| EXERCISE PROMPT |
Please copy each line of the records below that includes the word "slope".

| EXERCISE DATA |
---+---

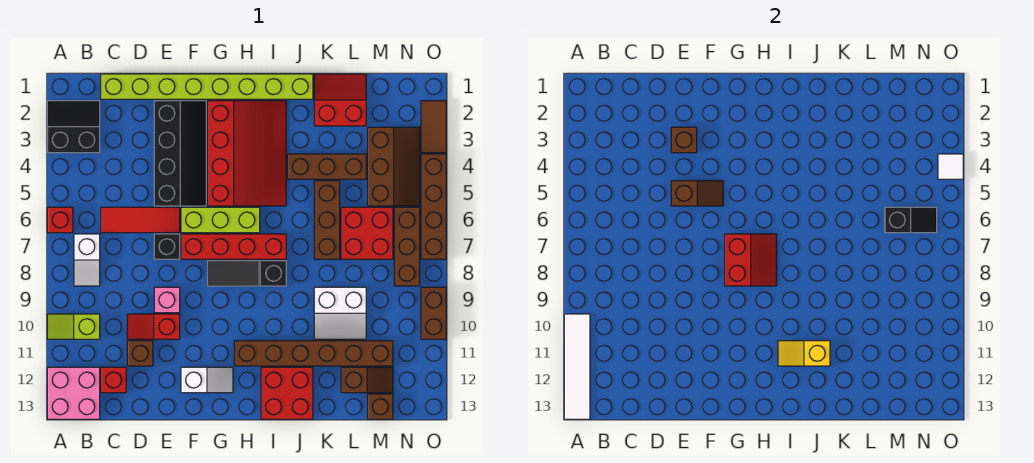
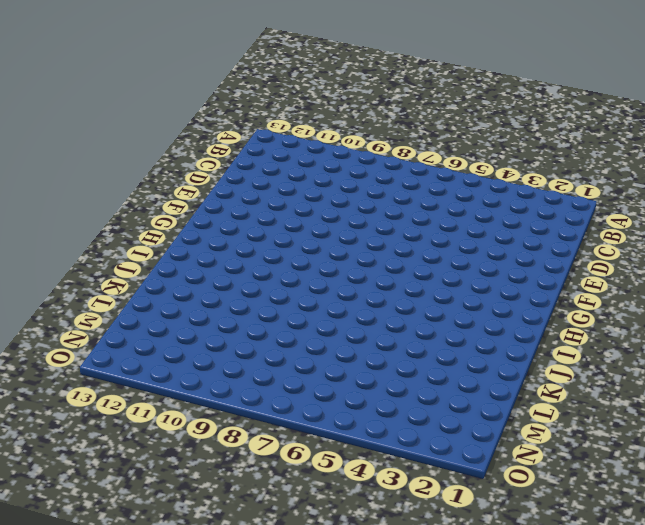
none -> black slope A2:B3 level 1 top 3
none -> red brick A6 level 1
none -> lime slope A10:B10 level 1 top B
none -> pink brick A12:B13 level 1

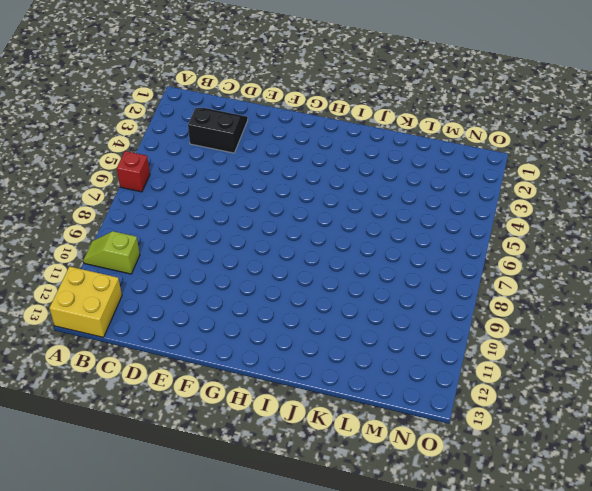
yellow brick A12:B13 level 1 -> pink brick A12:B13 level 1
black slope C2:D3 level 1 top 3 -> black slope A2:B3 level 1 top 3
none -> white slope B7:B8 level 1 top 7
none -> lime brick C1:J1 level 1
none -> red tile C6:E6 level 1
none -> red brick C12 level 1

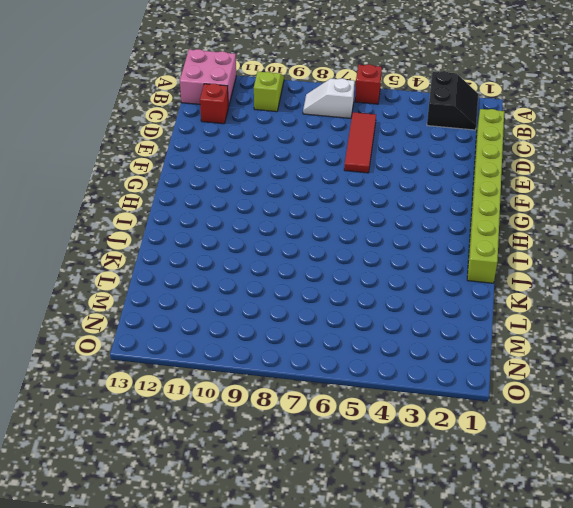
none -> red slope D10:E10 level 1 top E
none -> brown brick D11 level 1
none -> black slope E2:F5 level 1 top E
none -> black brick E7 level 1

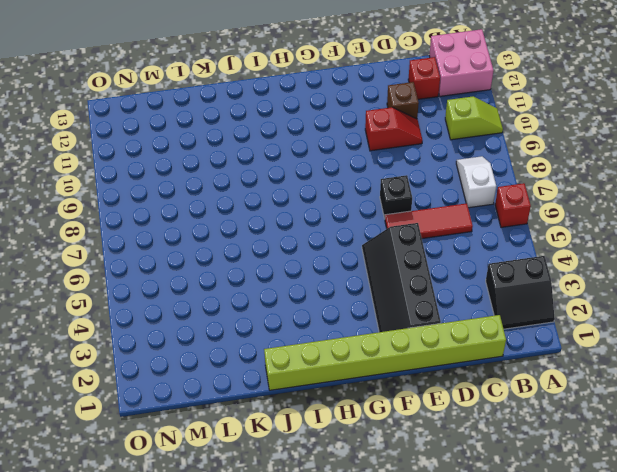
none -> pink brick E9 level 1
none -> lime brick F6:H6 level 1
none -> red brick F7:I7 level 1
none -> white slope F12:G12 level 1 top F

---+---

| SOLUTION BELOW |
none -> black slope A2:B3 level 1 top 3
none -> lime slope A10:B10 level 1 top B
black slope C2:D3 level 1 top 3 -> black slope A2:B3 level 1 top 3
none -> white slope B7:B8 level 1 top 7
none -> red slope D10:E10 level 1 top E
none -> black slope E2:F5 level 1 top E
none -> white slope F12:G12 level 1 top F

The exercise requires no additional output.